| What is being asked |
For the records that follow, give the number of lines containing the word "purple", with no added text.

--- Extracted data Enclosed Below ---

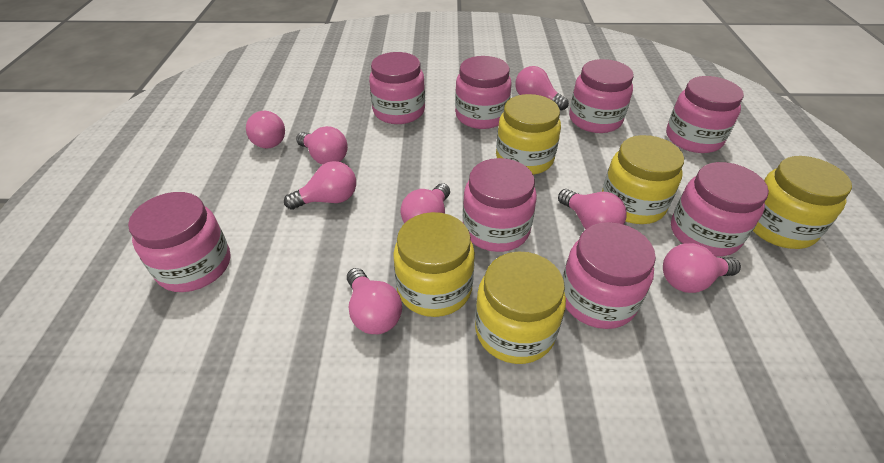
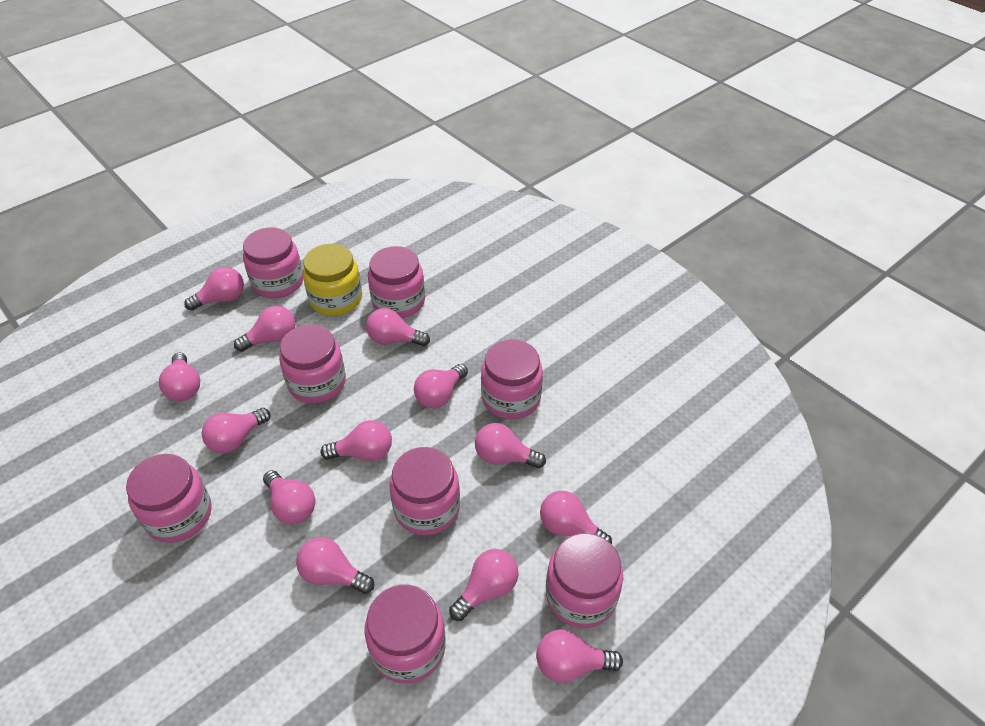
pink light bulb: 8 -> 13
yellow jar: 5 -> 1

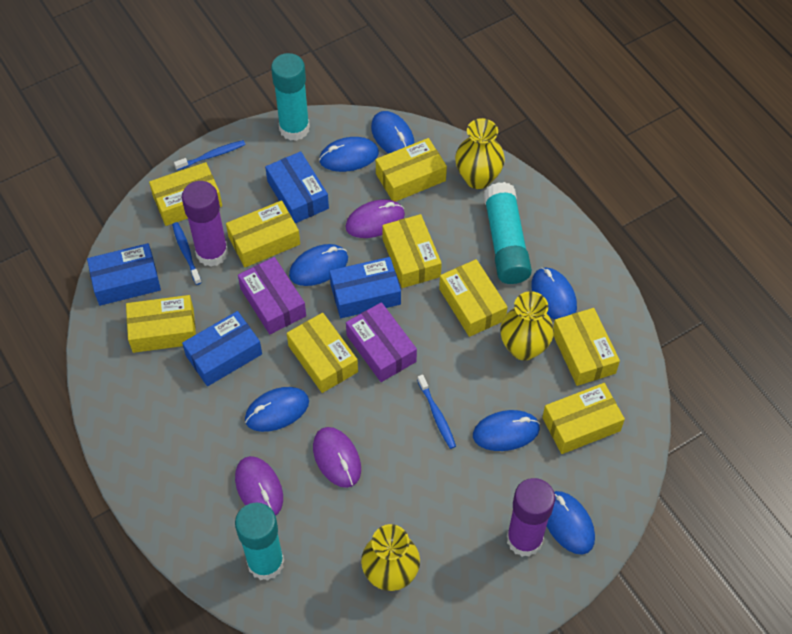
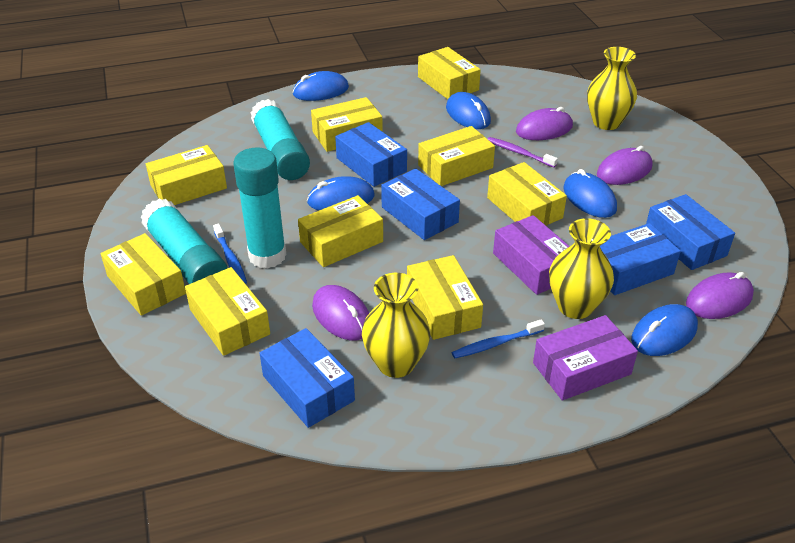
blue box: 4 -> 5
blue mouse: 7 -> 5
blue toothbrush: 3 -> 2
purple glue stick: 2 -> 0
purple mouse: 3 -> 4
purple toothbrush: 0 -> 1

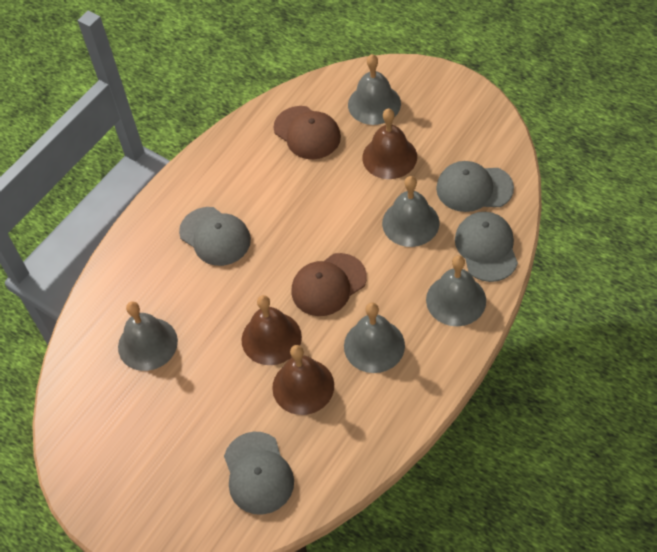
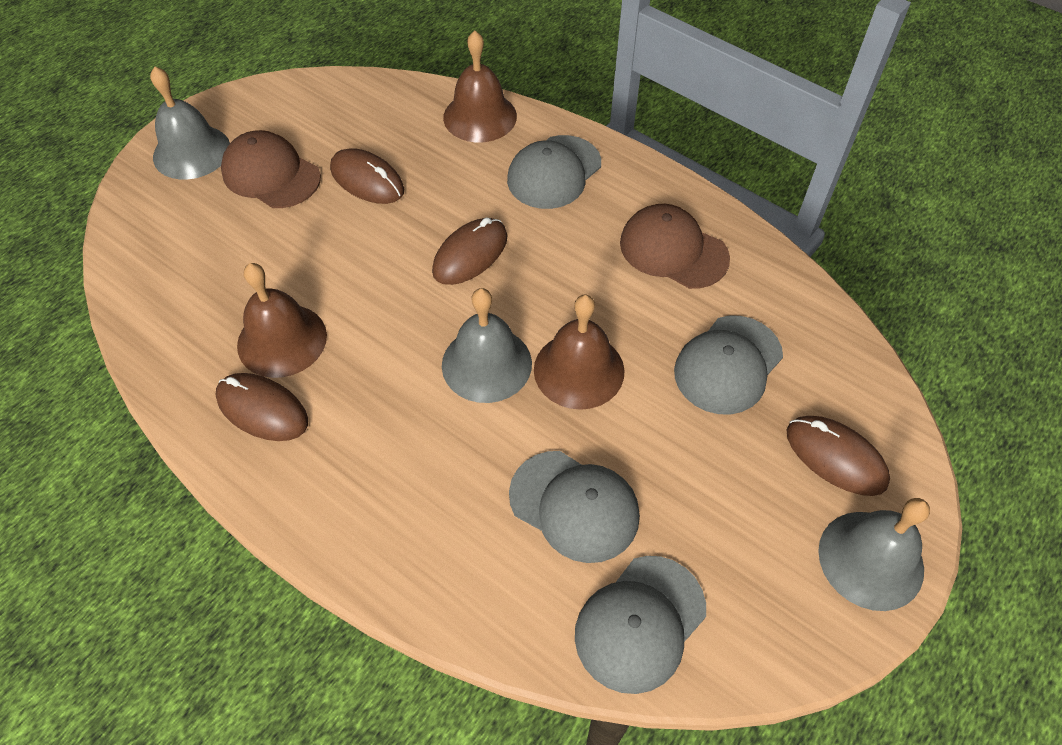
brown mouse: 0 -> 4
grey bell: 5 -> 3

--- End of Enclosed Extracted data ---

| Task answer |
3